YOUR TASK:
Please restate the entries verbatim. The copy should hold no pictures.
RECORDS TO PROCESS START
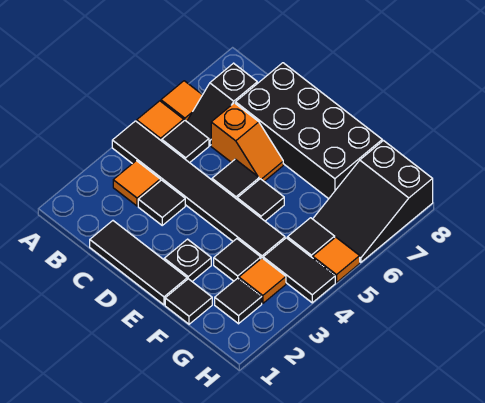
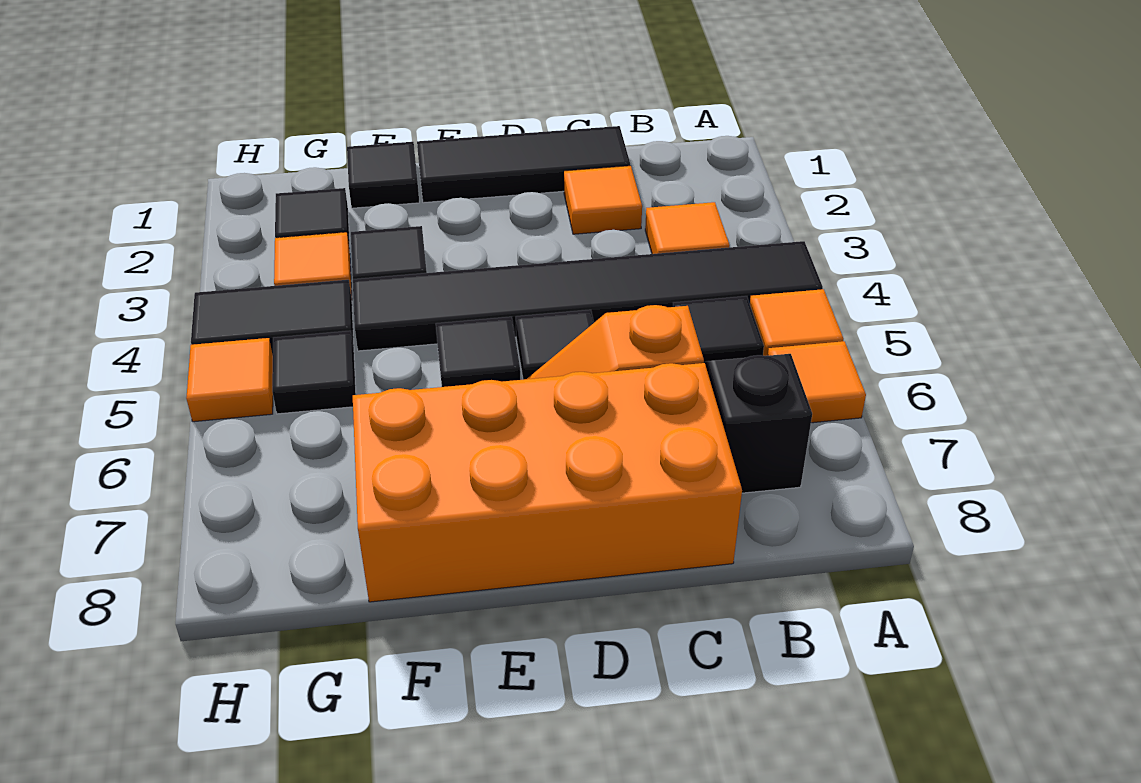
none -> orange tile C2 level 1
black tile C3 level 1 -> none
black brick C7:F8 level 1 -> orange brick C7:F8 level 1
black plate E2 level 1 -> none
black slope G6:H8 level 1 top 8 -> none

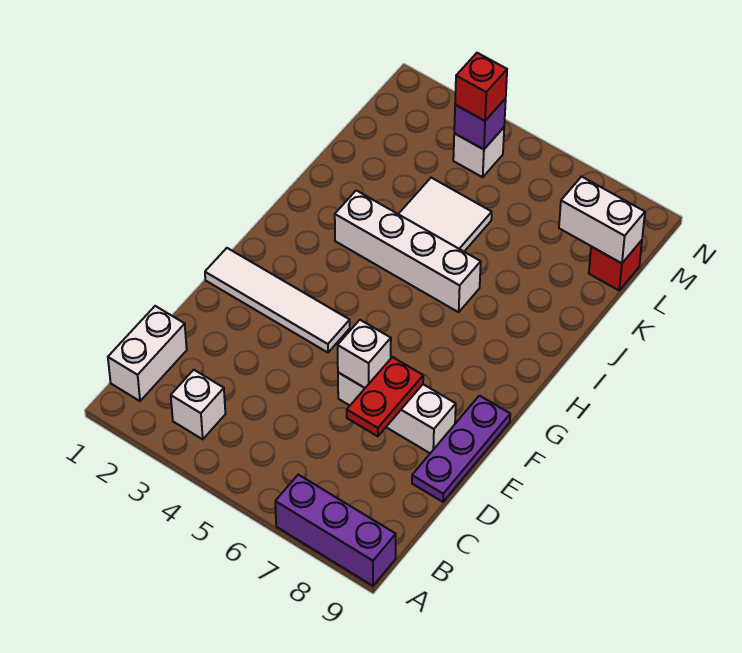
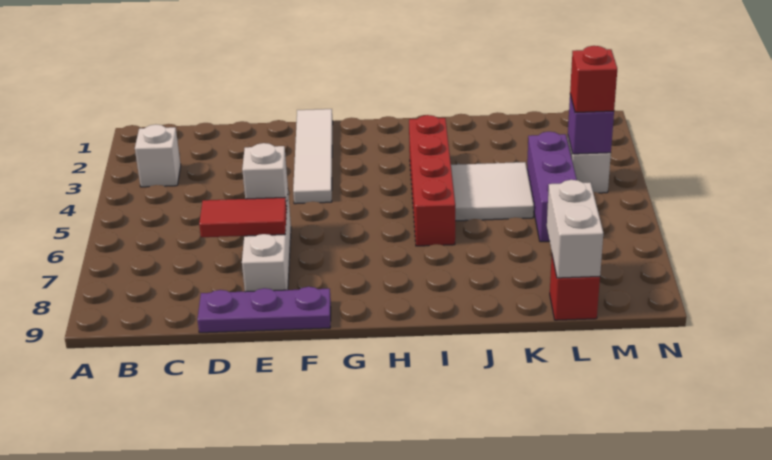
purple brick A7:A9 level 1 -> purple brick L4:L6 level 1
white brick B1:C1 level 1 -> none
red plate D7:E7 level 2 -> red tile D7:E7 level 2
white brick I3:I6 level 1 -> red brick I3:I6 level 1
RECORDS TO PROCESS END
TASK OUTPUT:
none -> orange tile C2 level 1
black tile C3 level 1 -> none
black brick C7:F8 level 1 -> orange brick C7:F8 level 1
black plate E2 level 1 -> none
black slope G6:H8 level 1 top 8 -> none

purple brick A7:A9 level 1 -> purple brick L4:L6 level 1
white brick B1:C1 level 1 -> none
red plate D7:E7 level 2 -> red tile D7:E7 level 2
white brick I3:I6 level 1 -> red brick I3:I6 level 1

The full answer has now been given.